• **EXERCISE PROMPT**
Please set the lines down again exactly, from the top of the entries through the line that contains "C3: 3.3uF (plus".
PROVIDED RECORDS START
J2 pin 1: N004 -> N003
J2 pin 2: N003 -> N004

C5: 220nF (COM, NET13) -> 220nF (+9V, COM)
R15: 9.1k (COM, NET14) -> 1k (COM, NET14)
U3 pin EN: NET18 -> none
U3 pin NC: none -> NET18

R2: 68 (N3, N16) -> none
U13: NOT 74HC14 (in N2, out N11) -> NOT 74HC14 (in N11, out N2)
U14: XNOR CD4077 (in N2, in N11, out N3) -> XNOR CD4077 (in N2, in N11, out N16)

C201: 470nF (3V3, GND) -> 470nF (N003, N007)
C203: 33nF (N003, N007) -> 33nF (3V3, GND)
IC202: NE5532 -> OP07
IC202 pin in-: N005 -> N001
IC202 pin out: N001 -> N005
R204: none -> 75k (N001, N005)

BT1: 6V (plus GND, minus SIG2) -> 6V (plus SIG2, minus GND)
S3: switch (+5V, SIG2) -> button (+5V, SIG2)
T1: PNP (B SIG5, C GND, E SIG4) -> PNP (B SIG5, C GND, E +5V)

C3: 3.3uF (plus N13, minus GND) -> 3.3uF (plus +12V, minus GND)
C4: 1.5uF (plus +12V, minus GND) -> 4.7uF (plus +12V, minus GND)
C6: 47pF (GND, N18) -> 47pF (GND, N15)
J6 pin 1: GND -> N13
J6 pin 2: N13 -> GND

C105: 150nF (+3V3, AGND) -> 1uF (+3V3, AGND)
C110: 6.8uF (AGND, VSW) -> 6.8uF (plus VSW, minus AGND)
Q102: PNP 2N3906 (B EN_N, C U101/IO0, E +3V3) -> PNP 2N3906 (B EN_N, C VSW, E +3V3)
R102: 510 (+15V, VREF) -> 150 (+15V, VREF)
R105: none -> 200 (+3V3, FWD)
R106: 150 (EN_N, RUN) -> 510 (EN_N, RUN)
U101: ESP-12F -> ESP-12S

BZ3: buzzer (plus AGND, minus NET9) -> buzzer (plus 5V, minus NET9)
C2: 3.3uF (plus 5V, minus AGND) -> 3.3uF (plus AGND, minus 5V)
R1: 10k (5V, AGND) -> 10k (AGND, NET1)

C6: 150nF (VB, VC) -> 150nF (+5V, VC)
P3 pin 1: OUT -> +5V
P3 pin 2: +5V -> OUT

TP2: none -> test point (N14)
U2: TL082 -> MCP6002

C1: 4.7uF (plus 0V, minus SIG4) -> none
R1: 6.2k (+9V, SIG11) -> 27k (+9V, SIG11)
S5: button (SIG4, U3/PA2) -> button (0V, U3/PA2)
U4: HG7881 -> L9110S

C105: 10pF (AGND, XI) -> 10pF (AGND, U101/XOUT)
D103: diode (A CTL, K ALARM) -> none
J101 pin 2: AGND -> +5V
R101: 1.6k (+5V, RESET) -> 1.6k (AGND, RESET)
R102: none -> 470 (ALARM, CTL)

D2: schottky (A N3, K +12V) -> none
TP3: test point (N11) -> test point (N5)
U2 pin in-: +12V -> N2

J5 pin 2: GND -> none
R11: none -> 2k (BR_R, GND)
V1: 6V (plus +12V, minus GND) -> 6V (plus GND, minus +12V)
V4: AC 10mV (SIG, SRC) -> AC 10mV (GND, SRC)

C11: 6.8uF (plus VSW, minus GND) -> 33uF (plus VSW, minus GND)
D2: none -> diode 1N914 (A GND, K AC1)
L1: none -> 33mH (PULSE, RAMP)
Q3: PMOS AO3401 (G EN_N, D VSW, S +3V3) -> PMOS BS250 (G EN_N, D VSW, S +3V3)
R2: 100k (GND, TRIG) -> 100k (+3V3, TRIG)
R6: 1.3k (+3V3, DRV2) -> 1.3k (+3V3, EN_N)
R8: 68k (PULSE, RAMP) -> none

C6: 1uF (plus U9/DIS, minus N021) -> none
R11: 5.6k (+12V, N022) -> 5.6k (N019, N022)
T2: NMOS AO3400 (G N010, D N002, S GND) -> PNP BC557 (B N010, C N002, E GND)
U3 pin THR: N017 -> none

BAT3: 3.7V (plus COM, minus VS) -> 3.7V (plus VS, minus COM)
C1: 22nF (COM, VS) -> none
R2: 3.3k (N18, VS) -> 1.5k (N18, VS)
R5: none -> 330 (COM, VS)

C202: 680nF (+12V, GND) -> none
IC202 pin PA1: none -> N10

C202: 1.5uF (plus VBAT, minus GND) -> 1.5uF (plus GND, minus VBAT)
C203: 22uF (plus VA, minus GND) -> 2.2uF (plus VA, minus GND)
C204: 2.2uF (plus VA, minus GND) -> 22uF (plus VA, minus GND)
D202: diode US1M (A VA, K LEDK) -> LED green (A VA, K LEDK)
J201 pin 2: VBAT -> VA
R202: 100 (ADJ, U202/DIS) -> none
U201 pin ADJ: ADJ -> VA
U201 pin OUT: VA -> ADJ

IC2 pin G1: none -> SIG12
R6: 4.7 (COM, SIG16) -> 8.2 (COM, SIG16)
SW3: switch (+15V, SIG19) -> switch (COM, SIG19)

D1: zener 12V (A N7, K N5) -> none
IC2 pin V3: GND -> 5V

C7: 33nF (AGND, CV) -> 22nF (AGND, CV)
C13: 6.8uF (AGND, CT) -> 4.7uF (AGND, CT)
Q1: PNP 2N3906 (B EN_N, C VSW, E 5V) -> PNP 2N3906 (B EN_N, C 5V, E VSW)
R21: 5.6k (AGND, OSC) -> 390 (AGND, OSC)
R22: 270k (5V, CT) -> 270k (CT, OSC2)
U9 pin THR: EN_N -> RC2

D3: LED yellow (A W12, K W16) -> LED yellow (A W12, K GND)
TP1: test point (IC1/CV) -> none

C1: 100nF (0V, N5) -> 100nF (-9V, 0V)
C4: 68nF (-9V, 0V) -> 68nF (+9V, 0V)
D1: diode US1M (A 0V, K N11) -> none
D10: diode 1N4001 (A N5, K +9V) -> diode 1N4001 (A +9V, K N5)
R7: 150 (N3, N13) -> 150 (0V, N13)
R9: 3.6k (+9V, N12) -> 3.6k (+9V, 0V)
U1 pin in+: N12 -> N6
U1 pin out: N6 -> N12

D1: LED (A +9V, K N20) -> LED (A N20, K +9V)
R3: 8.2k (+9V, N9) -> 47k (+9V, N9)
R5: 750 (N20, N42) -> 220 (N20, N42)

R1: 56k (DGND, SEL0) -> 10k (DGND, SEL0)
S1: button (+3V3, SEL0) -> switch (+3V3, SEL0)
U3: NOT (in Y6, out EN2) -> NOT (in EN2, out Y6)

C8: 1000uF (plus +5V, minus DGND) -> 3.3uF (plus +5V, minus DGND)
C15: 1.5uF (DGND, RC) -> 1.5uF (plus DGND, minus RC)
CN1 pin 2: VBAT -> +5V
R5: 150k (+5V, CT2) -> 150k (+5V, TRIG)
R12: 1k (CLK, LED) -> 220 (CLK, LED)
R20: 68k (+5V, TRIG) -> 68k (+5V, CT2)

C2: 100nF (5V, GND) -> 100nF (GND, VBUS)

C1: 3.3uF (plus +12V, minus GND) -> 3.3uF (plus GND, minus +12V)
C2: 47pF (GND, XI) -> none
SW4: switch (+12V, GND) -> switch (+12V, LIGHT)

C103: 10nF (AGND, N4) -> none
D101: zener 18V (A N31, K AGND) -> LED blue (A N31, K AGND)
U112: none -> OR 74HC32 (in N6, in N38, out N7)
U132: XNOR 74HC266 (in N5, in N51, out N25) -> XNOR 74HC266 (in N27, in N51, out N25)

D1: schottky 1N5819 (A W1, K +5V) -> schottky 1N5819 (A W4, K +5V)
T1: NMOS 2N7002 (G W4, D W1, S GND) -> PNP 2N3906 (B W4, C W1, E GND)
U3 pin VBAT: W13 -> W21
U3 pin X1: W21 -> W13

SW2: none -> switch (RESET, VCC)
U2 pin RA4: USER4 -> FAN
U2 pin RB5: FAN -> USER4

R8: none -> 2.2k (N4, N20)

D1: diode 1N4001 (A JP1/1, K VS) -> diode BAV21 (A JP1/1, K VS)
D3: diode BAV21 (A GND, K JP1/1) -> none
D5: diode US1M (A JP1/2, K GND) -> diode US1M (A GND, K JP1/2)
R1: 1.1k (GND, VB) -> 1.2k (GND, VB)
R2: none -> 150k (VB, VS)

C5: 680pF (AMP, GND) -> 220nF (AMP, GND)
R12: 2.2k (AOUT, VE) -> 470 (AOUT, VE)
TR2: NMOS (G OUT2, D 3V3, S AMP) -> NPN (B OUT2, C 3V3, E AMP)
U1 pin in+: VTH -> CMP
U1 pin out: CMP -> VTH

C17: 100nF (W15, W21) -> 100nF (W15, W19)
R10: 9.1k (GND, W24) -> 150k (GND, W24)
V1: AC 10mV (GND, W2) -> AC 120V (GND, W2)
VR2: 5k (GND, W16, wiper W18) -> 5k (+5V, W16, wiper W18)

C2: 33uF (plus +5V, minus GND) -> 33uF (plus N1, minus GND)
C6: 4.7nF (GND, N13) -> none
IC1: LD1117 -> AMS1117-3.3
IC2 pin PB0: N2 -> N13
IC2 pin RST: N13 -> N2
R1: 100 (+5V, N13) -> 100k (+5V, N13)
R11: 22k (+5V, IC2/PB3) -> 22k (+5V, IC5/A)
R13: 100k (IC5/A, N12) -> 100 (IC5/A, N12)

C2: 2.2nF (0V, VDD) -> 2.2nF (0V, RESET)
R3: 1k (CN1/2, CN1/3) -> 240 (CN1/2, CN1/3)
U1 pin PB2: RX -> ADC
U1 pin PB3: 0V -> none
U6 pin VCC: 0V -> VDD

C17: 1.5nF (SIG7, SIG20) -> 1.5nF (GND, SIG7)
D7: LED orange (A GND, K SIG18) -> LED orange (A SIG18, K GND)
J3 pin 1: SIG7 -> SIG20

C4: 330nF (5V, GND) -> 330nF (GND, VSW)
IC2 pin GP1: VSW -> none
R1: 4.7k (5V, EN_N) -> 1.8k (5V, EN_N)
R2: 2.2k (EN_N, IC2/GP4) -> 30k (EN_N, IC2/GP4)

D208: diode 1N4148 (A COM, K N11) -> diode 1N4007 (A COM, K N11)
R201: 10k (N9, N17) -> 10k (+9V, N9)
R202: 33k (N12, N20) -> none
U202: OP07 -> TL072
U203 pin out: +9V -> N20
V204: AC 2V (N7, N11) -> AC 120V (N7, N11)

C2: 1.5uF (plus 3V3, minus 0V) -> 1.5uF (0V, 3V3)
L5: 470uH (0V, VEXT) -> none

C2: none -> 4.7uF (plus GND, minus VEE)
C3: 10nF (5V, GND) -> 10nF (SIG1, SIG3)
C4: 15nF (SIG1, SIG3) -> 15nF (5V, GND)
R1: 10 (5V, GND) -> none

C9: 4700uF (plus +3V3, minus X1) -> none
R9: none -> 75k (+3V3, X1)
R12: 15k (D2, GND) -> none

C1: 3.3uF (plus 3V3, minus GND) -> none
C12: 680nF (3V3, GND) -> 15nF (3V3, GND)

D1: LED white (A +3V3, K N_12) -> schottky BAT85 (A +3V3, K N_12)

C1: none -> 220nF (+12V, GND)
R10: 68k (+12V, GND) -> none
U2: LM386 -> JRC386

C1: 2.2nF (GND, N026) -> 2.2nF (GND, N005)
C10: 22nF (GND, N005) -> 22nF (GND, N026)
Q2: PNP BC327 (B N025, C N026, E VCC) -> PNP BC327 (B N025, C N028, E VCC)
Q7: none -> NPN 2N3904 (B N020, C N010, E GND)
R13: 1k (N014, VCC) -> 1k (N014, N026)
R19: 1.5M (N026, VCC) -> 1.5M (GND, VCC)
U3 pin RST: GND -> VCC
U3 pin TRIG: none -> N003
PROVIDED RECORDS END
• **RESULT BELOW**
J2 pin 1: N004 -> N003
J2 pin 2: N003 -> N004

C5: 220nF (COM, NET13) -> 220nF (+9V, COM)
R15: 9.1k (COM, NET14) -> 1k (COM, NET14)
U3 pin EN: NET18 -> none
U3 pin NC: none -> NET18

R2: 68 (N3, N16) -> none
U13: NOT 74HC14 (in N2, out N11) -> NOT 74HC14 (in N11, out N2)
U14: XNOR CD4077 (in N2, in N11, out N3) -> XNOR CD4077 (in N2, in N11, out N16)

C201: 470nF (3V3, GND) -> 470nF (N003, N007)
C203: 33nF (N003, N007) -> 33nF (3V3, GND)
IC202: NE5532 -> OP07
IC202 pin in-: N005 -> N001
IC202 pin out: N001 -> N005
R204: none -> 75k (N001, N005)

BT1: 6V (plus GND, minus SIG2) -> 6V (plus SIG2, minus GND)
S3: switch (+5V, SIG2) -> button (+5V, SIG2)
T1: PNP (B SIG5, C GND, E SIG4) -> PNP (B SIG5, C GND, E +5V)

C3: 3.3uF (plus N13, minus GND) -> 3.3uF (plus +12V, minus GND)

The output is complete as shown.